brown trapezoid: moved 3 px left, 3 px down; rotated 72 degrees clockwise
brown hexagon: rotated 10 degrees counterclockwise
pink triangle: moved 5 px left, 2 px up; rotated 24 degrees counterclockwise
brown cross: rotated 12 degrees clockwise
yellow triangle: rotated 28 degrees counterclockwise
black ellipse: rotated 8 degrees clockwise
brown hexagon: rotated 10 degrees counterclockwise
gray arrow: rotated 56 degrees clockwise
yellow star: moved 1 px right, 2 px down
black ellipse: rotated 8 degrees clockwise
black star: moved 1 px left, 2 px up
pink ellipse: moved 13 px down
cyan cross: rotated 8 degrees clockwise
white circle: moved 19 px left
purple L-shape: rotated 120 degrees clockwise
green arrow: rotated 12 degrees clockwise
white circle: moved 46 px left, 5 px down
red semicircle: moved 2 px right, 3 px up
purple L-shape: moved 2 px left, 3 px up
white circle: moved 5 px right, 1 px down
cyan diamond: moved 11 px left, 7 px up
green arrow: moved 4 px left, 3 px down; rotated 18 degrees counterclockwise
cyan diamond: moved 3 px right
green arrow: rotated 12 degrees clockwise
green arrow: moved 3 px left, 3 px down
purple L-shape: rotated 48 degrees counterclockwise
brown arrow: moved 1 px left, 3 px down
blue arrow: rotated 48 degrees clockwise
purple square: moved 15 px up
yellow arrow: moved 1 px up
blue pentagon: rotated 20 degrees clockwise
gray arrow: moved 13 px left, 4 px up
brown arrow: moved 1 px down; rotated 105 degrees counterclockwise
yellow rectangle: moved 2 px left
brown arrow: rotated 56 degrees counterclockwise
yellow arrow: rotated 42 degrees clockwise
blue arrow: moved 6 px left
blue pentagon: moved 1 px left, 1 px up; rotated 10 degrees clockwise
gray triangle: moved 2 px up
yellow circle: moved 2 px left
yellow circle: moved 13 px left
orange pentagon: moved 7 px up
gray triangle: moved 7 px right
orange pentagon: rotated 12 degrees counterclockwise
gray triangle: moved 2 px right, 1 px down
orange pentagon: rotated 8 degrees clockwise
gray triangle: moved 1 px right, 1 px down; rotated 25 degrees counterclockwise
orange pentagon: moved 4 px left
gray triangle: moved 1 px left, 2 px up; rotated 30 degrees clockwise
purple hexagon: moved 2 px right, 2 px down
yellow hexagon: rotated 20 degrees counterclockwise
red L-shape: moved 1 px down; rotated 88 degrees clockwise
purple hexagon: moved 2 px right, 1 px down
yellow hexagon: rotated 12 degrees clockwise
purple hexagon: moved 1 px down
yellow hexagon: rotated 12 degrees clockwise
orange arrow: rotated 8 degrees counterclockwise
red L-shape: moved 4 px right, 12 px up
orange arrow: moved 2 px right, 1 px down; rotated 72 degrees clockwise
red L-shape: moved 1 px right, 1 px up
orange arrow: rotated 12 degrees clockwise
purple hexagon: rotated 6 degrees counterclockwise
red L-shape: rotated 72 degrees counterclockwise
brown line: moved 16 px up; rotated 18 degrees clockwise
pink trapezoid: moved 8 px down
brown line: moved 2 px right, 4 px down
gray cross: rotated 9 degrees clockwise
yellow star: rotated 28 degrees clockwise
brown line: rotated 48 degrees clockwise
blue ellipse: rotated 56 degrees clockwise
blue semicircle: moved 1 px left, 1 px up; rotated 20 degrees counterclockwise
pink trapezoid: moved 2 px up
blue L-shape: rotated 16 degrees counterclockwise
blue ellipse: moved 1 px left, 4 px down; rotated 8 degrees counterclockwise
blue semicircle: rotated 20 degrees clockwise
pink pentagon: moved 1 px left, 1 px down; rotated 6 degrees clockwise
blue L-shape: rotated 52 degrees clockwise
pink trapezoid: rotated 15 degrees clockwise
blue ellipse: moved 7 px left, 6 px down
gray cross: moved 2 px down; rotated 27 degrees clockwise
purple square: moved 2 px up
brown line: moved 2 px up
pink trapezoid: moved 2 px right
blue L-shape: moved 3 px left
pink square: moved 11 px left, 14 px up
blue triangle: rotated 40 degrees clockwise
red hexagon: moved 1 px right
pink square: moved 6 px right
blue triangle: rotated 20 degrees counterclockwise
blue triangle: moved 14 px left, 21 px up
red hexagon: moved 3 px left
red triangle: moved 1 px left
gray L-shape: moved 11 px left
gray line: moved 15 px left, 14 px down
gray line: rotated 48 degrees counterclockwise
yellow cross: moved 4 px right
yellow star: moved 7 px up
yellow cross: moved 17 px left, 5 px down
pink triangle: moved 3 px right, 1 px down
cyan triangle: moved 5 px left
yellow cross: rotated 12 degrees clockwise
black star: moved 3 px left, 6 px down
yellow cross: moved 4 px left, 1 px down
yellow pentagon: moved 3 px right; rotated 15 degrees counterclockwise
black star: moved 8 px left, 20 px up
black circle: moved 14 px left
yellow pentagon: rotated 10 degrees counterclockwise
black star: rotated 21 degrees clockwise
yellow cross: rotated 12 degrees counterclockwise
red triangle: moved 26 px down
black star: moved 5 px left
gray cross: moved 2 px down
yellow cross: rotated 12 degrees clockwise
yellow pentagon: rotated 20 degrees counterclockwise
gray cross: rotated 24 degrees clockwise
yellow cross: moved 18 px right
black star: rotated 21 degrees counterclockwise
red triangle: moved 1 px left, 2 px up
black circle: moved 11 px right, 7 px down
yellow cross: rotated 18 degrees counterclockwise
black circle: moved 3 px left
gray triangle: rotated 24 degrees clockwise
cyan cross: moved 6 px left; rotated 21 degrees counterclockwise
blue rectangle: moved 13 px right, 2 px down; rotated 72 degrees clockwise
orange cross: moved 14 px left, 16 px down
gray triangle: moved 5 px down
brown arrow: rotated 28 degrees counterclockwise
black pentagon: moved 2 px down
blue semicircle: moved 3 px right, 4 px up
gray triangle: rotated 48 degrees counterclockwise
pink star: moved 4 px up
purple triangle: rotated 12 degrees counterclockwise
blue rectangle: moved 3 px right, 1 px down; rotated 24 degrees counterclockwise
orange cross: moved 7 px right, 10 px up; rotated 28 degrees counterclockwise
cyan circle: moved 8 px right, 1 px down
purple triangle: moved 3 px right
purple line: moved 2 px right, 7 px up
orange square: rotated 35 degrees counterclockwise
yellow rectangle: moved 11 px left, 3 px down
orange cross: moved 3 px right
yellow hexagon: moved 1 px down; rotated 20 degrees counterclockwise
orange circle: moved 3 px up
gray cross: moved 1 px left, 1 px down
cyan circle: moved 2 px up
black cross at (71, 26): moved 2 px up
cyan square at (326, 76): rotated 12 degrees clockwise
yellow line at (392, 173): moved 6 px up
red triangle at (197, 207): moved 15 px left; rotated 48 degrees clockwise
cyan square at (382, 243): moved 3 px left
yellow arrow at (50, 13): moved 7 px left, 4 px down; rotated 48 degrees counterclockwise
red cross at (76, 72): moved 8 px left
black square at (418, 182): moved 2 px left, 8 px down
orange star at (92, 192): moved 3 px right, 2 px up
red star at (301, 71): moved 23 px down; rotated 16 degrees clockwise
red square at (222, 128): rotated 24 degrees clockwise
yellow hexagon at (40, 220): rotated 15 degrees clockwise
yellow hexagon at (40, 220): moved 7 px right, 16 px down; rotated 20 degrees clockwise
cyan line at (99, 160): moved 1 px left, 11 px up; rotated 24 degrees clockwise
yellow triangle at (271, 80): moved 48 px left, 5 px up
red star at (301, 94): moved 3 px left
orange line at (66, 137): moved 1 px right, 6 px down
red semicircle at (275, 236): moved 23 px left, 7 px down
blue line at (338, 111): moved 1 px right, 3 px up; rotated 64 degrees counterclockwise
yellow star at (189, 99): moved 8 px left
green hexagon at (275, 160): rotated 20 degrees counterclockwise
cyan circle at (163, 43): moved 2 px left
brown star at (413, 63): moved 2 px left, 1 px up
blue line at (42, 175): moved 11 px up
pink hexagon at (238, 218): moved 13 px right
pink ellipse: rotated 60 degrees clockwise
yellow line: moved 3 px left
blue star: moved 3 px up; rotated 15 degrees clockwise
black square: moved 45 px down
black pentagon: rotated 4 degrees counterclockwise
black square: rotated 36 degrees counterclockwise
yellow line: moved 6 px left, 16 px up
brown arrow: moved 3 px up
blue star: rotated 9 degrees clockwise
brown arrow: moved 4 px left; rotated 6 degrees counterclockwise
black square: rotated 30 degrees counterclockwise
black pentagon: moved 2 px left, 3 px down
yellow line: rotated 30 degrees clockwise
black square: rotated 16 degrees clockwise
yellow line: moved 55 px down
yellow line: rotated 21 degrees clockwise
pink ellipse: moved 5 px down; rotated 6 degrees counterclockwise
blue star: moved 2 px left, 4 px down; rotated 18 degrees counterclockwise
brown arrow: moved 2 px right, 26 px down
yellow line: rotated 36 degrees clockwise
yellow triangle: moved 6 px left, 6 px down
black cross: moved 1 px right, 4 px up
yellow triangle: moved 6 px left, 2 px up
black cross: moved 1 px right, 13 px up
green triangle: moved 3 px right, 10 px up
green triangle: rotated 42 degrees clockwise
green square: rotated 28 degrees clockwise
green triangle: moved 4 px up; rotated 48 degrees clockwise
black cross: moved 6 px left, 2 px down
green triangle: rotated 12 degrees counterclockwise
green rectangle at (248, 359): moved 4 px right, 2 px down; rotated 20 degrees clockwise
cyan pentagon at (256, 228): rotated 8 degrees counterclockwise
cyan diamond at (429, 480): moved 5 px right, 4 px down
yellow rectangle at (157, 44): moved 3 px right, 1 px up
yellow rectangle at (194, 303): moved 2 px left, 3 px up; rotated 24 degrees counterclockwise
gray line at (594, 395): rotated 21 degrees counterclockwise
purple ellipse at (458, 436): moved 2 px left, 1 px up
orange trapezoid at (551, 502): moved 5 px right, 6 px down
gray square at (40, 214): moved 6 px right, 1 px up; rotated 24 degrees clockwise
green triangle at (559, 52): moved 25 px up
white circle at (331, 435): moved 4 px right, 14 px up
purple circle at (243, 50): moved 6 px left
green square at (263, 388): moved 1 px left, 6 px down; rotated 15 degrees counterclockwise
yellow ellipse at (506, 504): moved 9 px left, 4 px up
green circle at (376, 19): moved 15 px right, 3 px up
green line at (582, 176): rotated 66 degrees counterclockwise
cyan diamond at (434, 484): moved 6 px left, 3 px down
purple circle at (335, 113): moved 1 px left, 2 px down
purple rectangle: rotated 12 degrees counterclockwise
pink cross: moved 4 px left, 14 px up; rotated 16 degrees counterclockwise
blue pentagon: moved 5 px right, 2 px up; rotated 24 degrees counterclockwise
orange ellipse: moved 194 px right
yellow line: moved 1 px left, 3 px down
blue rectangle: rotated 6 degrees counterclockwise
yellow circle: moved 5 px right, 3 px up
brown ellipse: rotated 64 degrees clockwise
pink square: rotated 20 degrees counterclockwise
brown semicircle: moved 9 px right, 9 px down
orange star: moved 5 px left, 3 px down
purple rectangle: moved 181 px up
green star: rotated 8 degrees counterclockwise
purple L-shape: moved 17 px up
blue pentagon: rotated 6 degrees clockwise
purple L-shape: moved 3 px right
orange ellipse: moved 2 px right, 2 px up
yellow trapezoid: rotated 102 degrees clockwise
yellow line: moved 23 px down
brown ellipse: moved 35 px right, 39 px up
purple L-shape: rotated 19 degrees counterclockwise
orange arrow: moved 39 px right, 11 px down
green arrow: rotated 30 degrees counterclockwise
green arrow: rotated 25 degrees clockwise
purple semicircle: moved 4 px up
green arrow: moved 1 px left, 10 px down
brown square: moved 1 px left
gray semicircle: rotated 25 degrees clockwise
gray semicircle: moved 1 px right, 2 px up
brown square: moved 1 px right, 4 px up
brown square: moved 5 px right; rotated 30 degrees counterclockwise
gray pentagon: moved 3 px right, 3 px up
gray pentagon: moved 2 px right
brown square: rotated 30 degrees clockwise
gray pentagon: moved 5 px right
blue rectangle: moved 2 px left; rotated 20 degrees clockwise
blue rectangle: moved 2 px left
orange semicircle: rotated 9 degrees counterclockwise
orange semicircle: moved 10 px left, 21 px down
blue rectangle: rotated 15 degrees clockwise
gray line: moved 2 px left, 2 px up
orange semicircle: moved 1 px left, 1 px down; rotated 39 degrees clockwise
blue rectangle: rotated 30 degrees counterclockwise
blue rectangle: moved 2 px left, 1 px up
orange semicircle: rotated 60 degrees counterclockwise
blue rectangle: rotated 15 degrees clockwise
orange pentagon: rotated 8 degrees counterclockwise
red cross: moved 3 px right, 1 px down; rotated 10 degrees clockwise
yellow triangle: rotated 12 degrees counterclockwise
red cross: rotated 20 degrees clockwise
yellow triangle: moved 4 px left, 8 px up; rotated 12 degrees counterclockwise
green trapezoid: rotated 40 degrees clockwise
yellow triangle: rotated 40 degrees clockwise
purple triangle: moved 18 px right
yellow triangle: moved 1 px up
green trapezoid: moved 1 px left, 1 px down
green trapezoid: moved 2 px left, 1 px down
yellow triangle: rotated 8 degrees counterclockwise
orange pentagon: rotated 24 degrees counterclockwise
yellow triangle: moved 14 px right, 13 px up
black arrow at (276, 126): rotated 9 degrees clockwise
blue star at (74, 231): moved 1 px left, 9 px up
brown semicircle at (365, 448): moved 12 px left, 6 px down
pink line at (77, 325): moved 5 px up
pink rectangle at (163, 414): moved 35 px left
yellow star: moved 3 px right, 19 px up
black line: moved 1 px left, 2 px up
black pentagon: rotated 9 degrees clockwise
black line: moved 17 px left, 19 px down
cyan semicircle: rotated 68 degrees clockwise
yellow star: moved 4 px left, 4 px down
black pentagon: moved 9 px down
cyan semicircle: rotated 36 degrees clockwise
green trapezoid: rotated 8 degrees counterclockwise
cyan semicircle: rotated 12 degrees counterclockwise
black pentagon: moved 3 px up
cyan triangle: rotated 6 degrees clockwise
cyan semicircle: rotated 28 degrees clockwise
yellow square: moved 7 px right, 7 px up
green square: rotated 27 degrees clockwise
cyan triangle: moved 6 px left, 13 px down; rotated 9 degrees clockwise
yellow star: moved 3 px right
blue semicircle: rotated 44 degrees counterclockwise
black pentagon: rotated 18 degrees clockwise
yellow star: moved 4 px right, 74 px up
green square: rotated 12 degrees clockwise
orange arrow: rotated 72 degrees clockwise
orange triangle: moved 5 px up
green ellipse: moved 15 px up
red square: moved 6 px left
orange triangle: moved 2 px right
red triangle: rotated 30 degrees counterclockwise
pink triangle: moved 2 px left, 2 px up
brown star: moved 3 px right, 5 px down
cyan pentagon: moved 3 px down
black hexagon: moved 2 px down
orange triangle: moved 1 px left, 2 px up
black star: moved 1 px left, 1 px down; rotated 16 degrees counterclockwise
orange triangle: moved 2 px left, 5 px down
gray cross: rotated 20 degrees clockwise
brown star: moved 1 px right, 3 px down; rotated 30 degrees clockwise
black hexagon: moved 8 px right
++++++++
#### WHAT YOU SHOULD DO:
In the part of the records that runs from the start through the line containing "red semicircle: moved 2 px right, 3 px up", rename "white circle" to "silver circle". Write out that part again with nothing else changed.

#### SOLUTION TO THIS EXERCISE:
brown trapezoid: moved 3 px left, 3 px down; rotated 72 degrees clockwise
brown hexagon: rotated 10 degrees counterclockwise
pink triangle: moved 5 px left, 2 px up; rotated 24 degrees counterclockwise
brown cross: rotated 12 degrees clockwise
yellow triangle: rotated 28 degrees counterclockwise
black ellipse: rotated 8 degrees clockwise
brown hexagon: rotated 10 degrees counterclockwise
gray arrow: rotated 56 degrees clockwise
yellow star: moved 1 px right, 2 px down
black ellipse: rotated 8 degrees clockwise
black star: moved 1 px left, 2 px up
pink ellipse: moved 13 px down
cyan cross: rotated 8 degrees clockwise
silver circle: moved 19 px left
purple L-shape: rotated 120 degrees clockwise
green arrow: rotated 12 degrees clockwise
silver circle: moved 46 px left, 5 px down
red semicircle: moved 2 px right, 3 px up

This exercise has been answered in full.